(Beginning of RECORDS FOR THIS TASK)

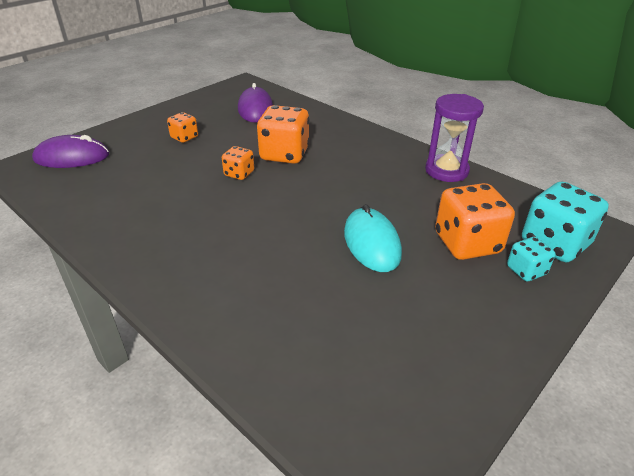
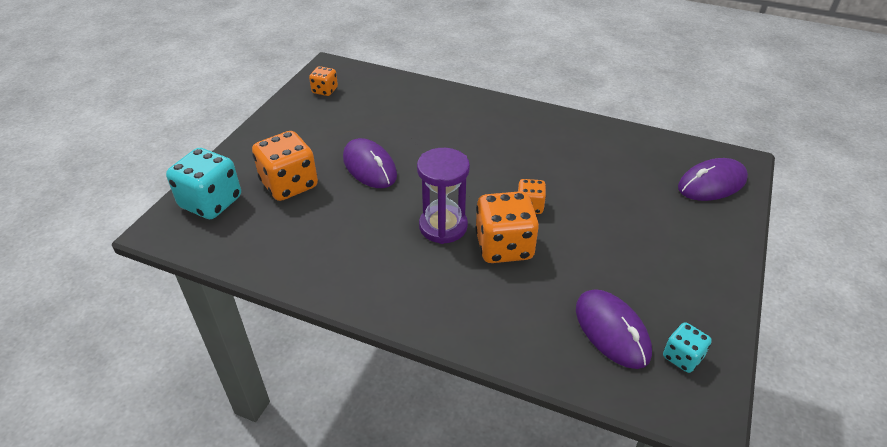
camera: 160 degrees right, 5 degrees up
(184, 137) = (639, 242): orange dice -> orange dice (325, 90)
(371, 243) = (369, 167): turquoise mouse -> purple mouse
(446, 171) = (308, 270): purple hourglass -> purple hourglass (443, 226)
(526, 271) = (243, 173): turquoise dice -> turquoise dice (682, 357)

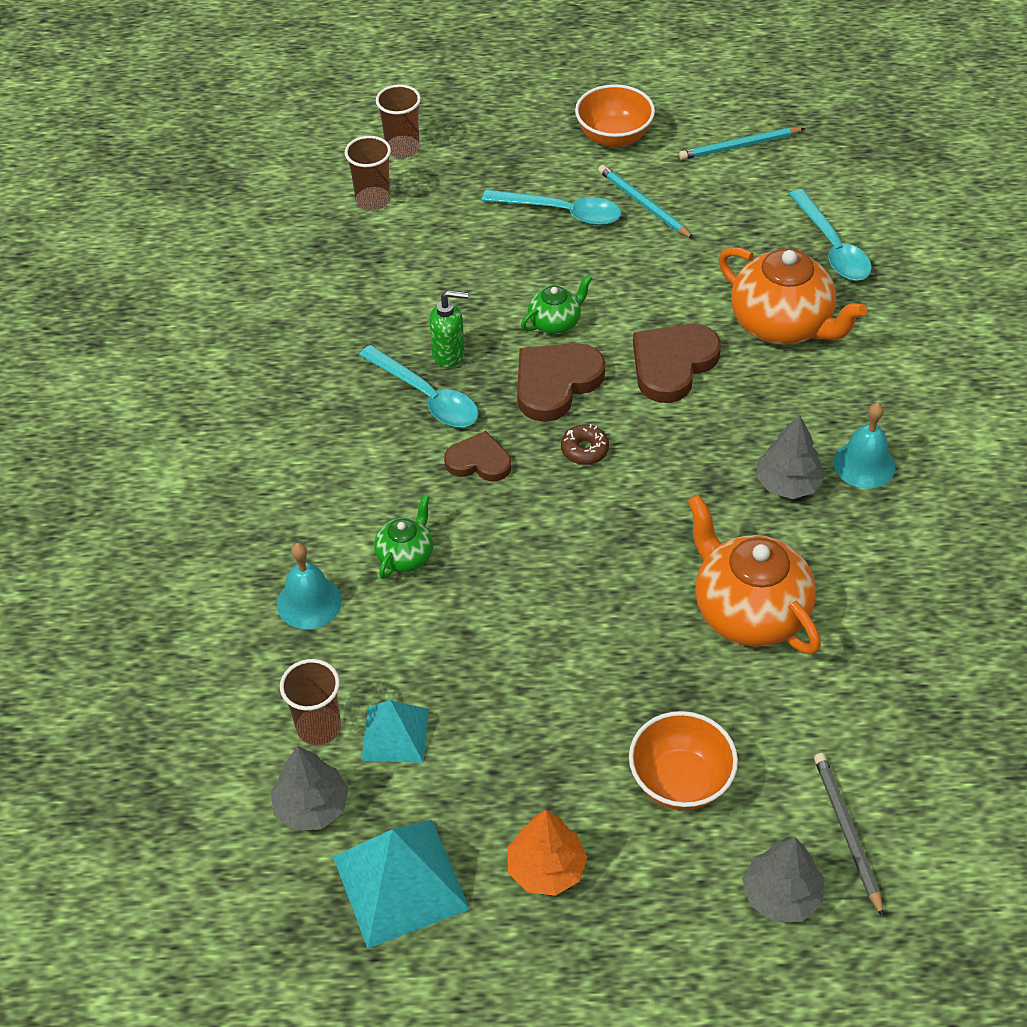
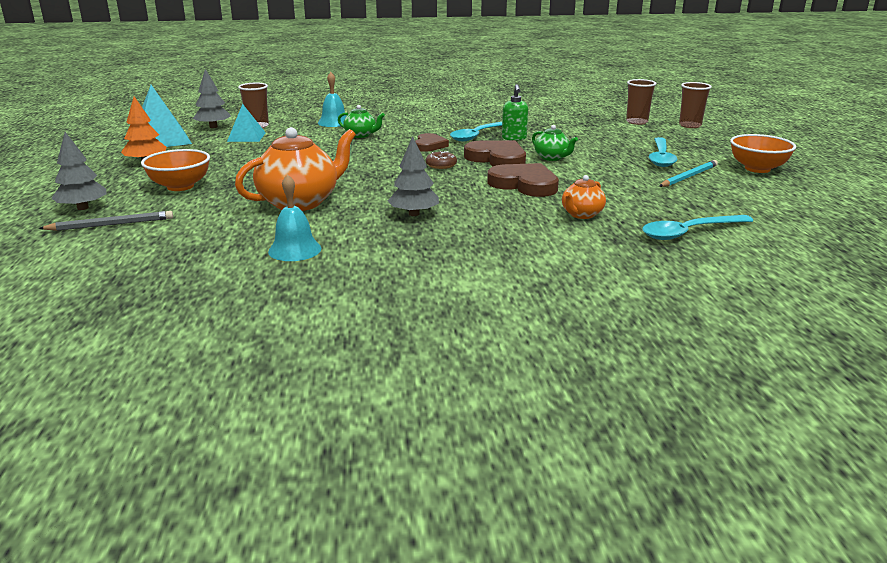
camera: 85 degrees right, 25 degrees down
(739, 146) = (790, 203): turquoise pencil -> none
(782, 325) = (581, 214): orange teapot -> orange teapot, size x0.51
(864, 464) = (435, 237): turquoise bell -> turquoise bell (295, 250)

(End of RECORDS FOR THIS TASK)
(Beginning of RECORDS FOR THIS TASK)

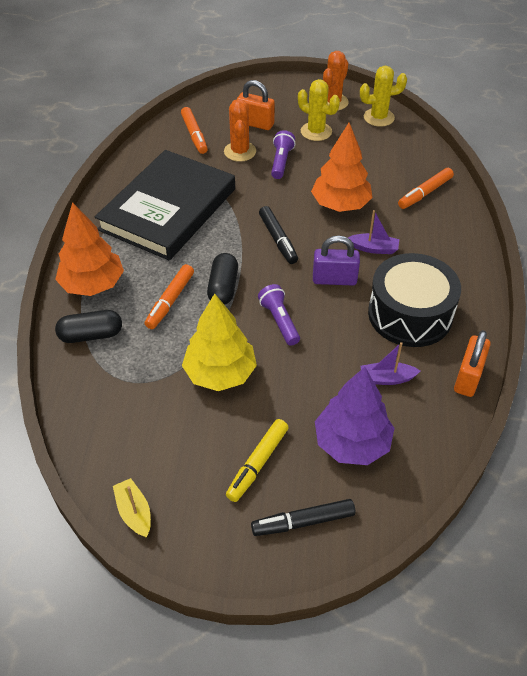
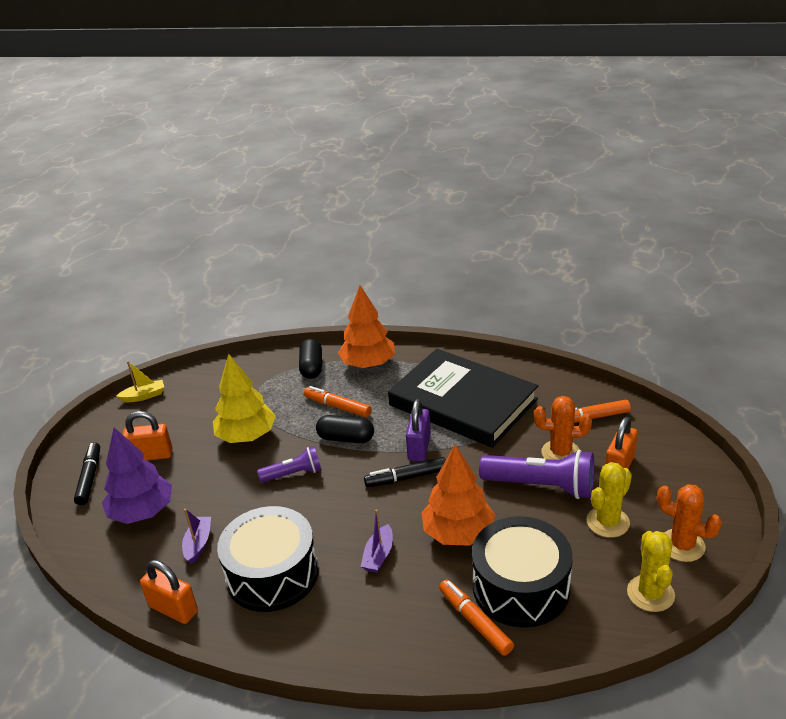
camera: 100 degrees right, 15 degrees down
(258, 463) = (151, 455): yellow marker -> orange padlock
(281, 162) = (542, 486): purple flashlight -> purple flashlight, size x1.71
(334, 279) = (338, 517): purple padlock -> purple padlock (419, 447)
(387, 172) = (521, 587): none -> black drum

(End of RECORDS FOR THIS TASK)
(Beginning of RECORDS FOR THIS TASK)

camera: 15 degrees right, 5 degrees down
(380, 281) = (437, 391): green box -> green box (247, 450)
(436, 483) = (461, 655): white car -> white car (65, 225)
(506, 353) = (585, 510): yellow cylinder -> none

(End of RECORDS FOR THIS TASK)

EXERCISE INSTRUCTIONS:
The required output is every line above from the one with "(334, 279) = (338, 517): purple" down to the one with "(387, 172) = (521, 587): none -> black drum", restated word for word, ends included.

ANSWER TO THE EXERCISE:
(334, 279) = (338, 517): purple padlock -> purple padlock (419, 447)
(387, 172) = (521, 587): none -> black drum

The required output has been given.